▶ [INPUT DATA]:
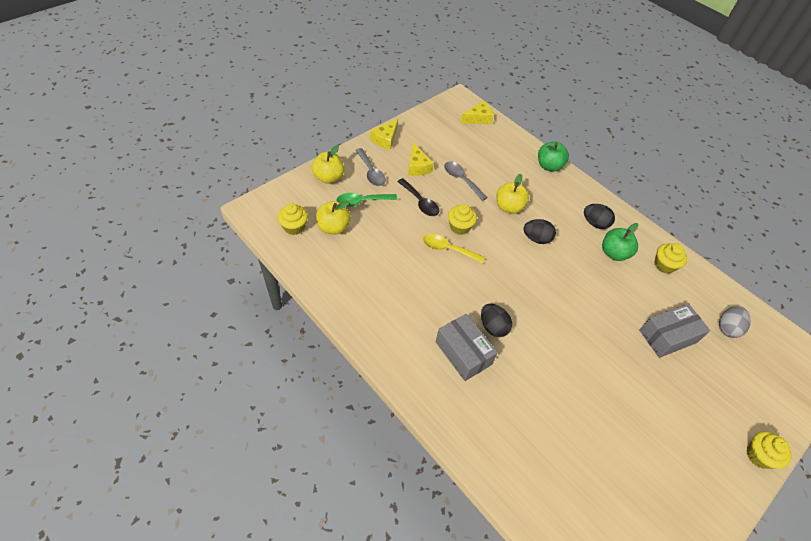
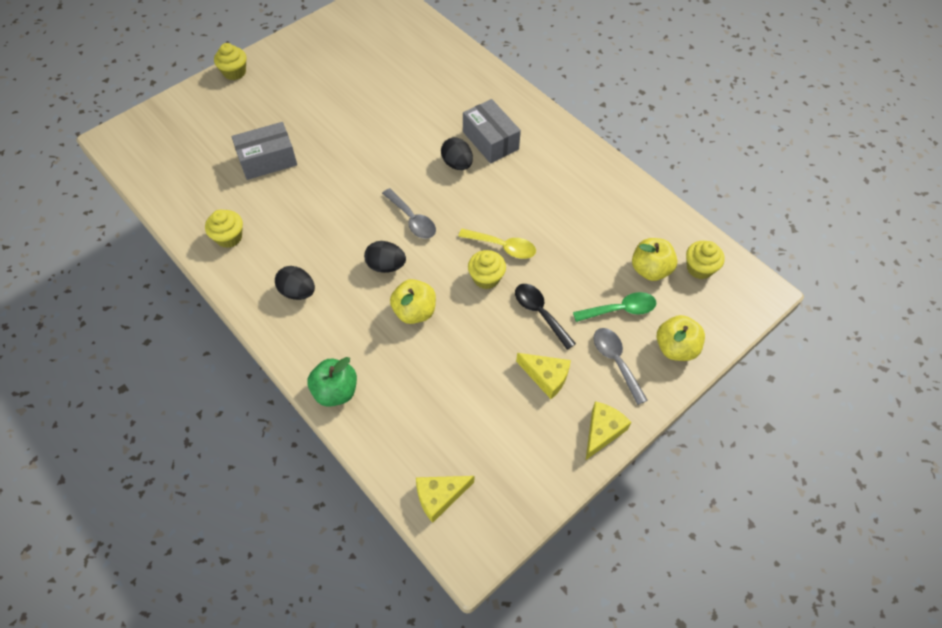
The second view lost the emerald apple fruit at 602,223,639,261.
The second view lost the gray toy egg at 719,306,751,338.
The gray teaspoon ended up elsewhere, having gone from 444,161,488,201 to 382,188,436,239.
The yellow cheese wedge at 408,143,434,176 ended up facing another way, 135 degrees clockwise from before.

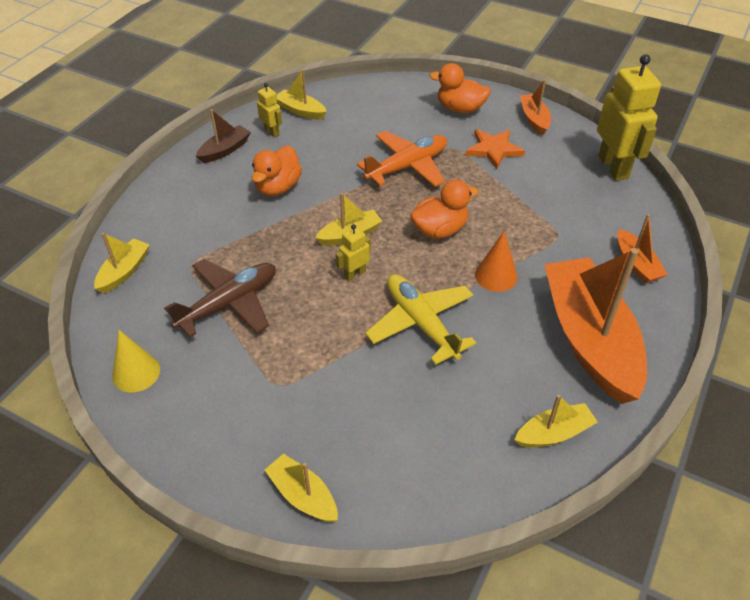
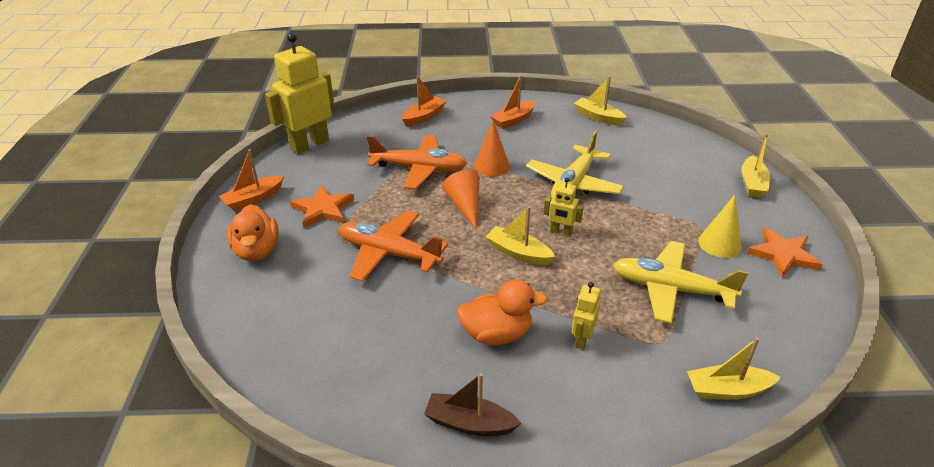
The second view lost the yellow boat at 277,69,327,120.
The second view gained the orange-coloured plane at 367,135,467,189.
The second view gained the orange-coloured star at 747,227,823,277.
The yellow solid cone ended up elsewhere, having gone from 112,330,160,393 to 698,195,742,258.
The yellow toy robot ended up elsewhere, having gone from 257,83,282,137 to 572,282,601,350.
Where the orange-coloured rubber duck stood at 410,180,479,239, the orange-coloured solid cone came to stand at 442,170,480,229.
What was the dark brown plane at 164,259,276,337 turned into the yellow plane at 613,241,749,324.
The size of the orange-coloured boat at 544,248,647,404 changed by a factor of 0.45.

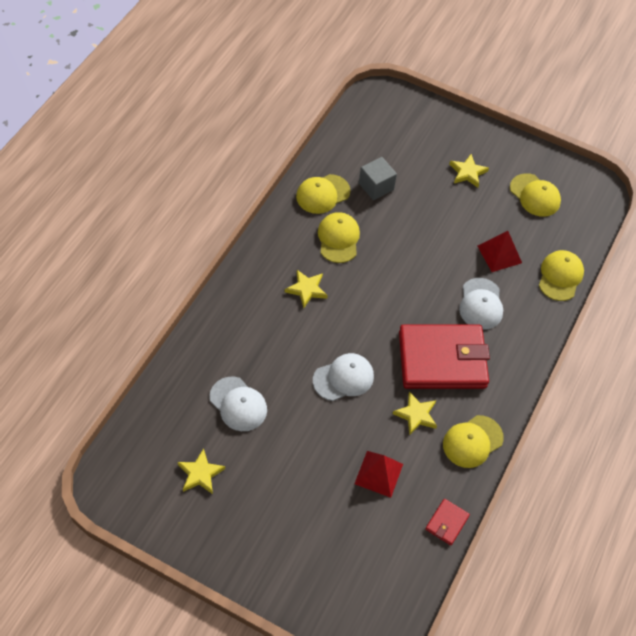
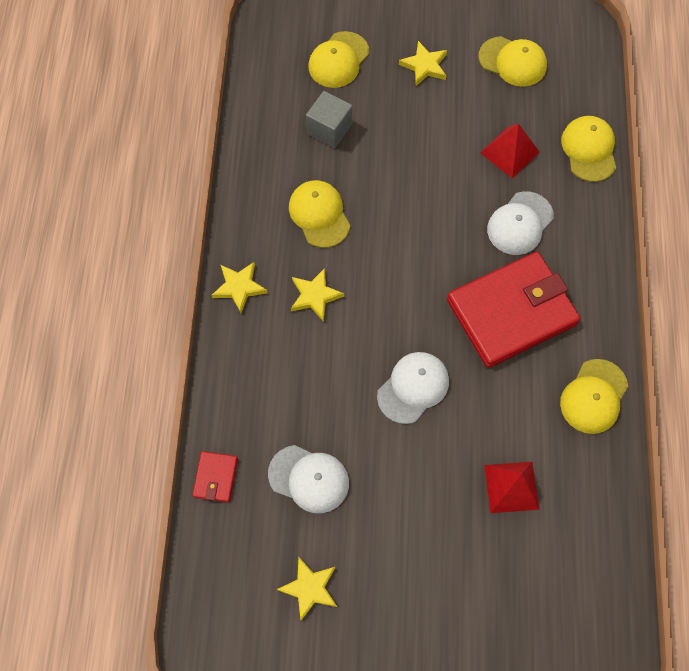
The yellow peaked cap ended up elsewhere, having gone from 296,174,351,214 to 308,31,369,88.
The yellow star ended up elsewhere, having gone from 393,391,437,436 to 212,262,267,313.
The crimson card wallet ended up elsewhere, having gone from 425,499,470,545 to 192,451,238,502.
The white peaked cap at 459,278,503,330 ended up facing another way, 60 degrees clockwise from before.

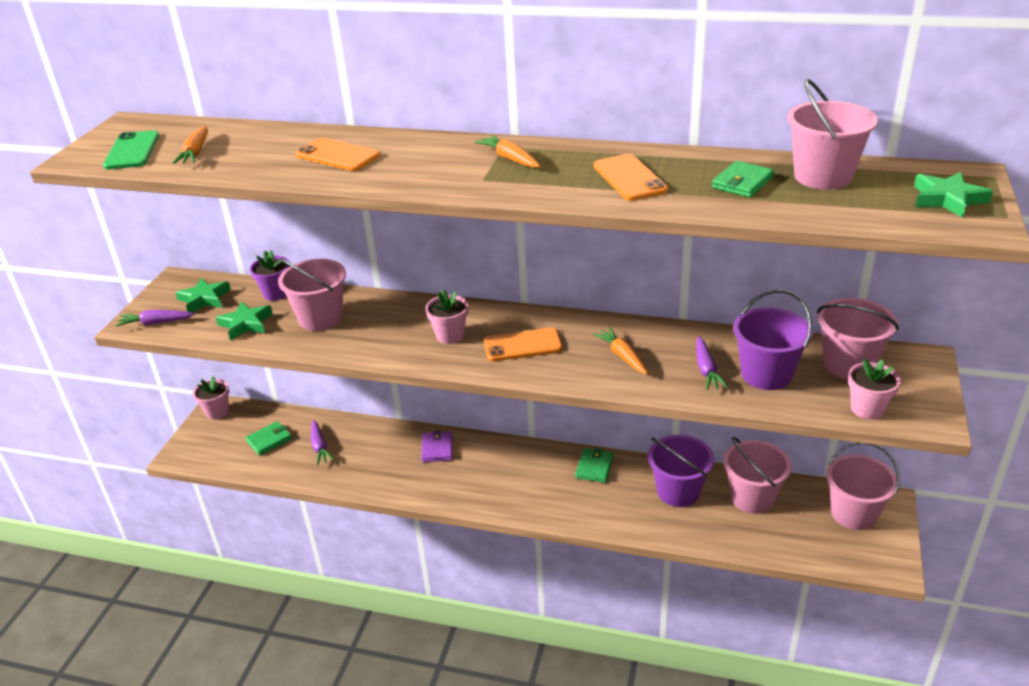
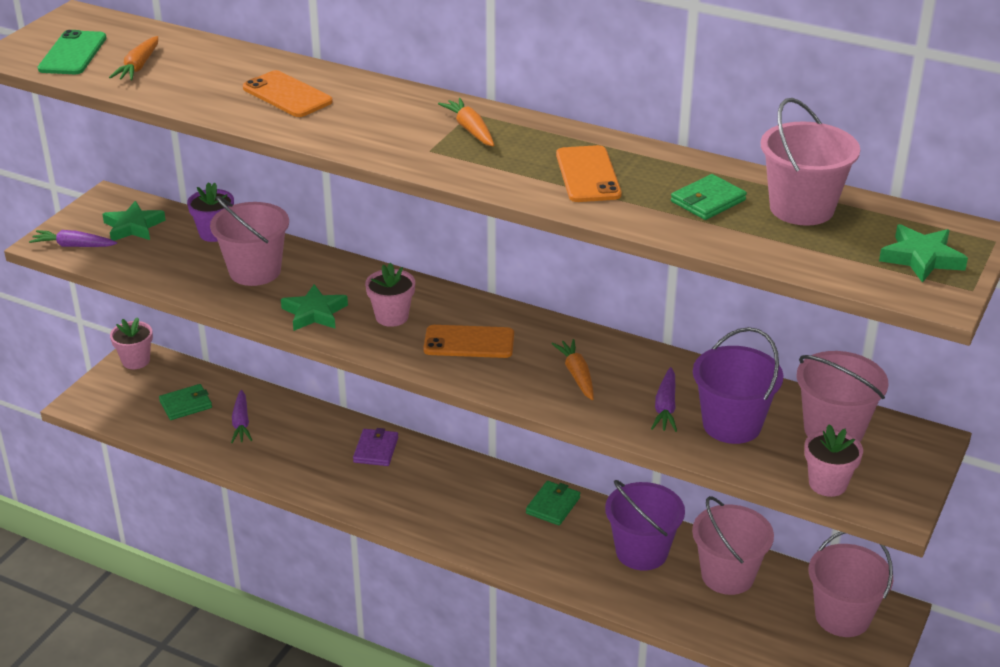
The emerald star ended up elsewhere, having gone from 215,301,273,341 to 281,284,348,331.

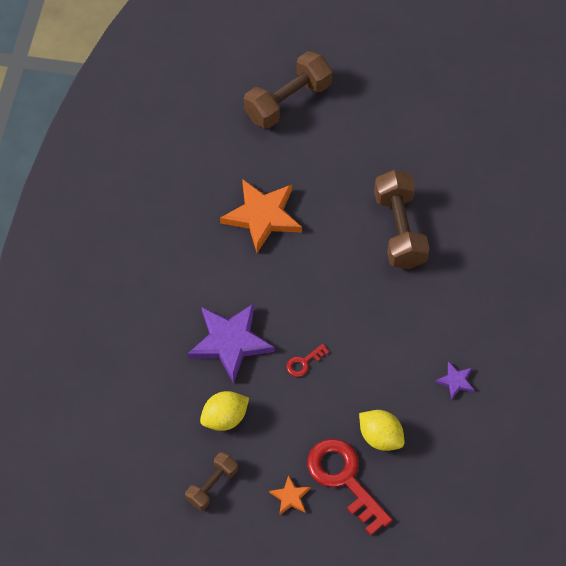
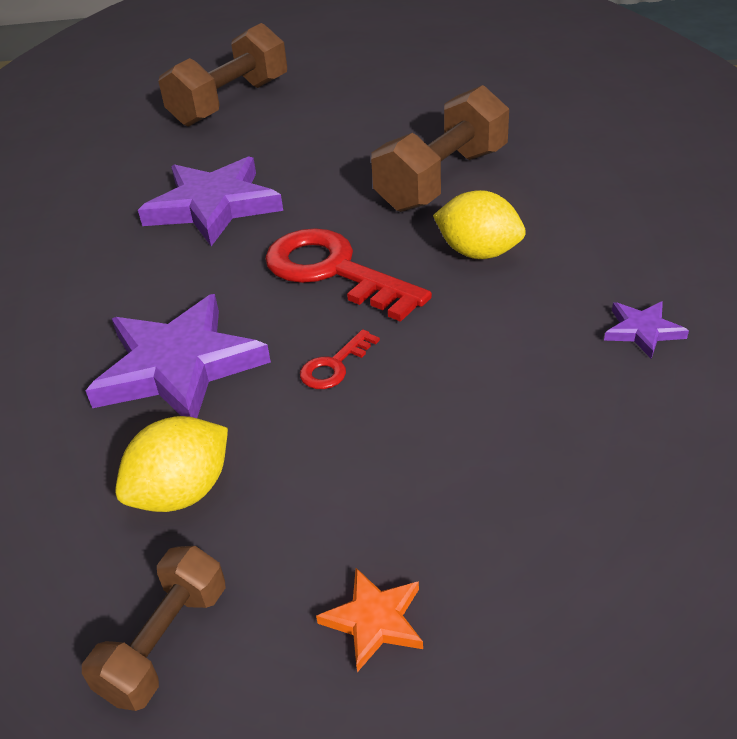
The crimson key ended up elsewhere, having gone from 307,439,392,535 to 265,228,432,322.
The yellow citrus fruit ended up elsewhere, having gone from 359,410,404,451 to 433,190,526,259.
What was the orange-coloured star at 220,179,302,253 turned into the purple star at 138,156,283,246.
The dark brown free weight at 374,170,429,269 ended up facing another way, 60 degrees clockwise from before.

▶ [REQUIRED ACTION]: Your copy of the records must match them exactly, except that no pictures appear in it.

▶ [FINAL ANSWER]:
The second view lost the emerald apple fruit at 602,223,639,261.
The second view lost the gray toy egg at 719,306,751,338.
The gray teaspoon ended up elsewhere, having gone from 444,161,488,201 to 382,188,436,239.
The yellow cheese wedge at 408,143,434,176 ended up facing another way, 135 degrees clockwise from before.

The second view lost the yellow boat at 277,69,327,120.
The second view gained the orange-coloured plane at 367,135,467,189.
The second view gained the orange-coloured star at 747,227,823,277.
The yellow solid cone ended up elsewhere, having gone from 112,330,160,393 to 698,195,742,258.
The yellow toy robot ended up elsewhere, having gone from 257,83,282,137 to 572,282,601,350.
Where the orange-coloured rubber duck stood at 410,180,479,239, the orange-coloured solid cone came to stand at 442,170,480,229.
What was the dark brown plane at 164,259,276,337 turned into the yellow plane at 613,241,749,324.
The size of the orange-coloured boat at 544,248,647,404 changed by a factor of 0.45.

The yellow peaked cap ended up elsewhere, having gone from 296,174,351,214 to 308,31,369,88.
The yellow star ended up elsewhere, having gone from 393,391,437,436 to 212,262,267,313.
The crimson card wallet ended up elsewhere, having gone from 425,499,470,545 to 192,451,238,502.
The white peaked cap at 459,278,503,330 ended up facing another way, 60 degrees clockwise from before.

The emerald star ended up elsewhere, having gone from 215,301,273,341 to 281,284,348,331.

The crimson key ended up elsewhere, having gone from 307,439,392,535 to 265,228,432,322.
The yellow citrus fruit ended up elsewhere, having gone from 359,410,404,451 to 433,190,526,259.
What was the orange-coloured star at 220,179,302,253 turned into the purple star at 138,156,283,246.
The dark brown free weight at 374,170,429,269 ended up facing another way, 60 degrees clockwise from before.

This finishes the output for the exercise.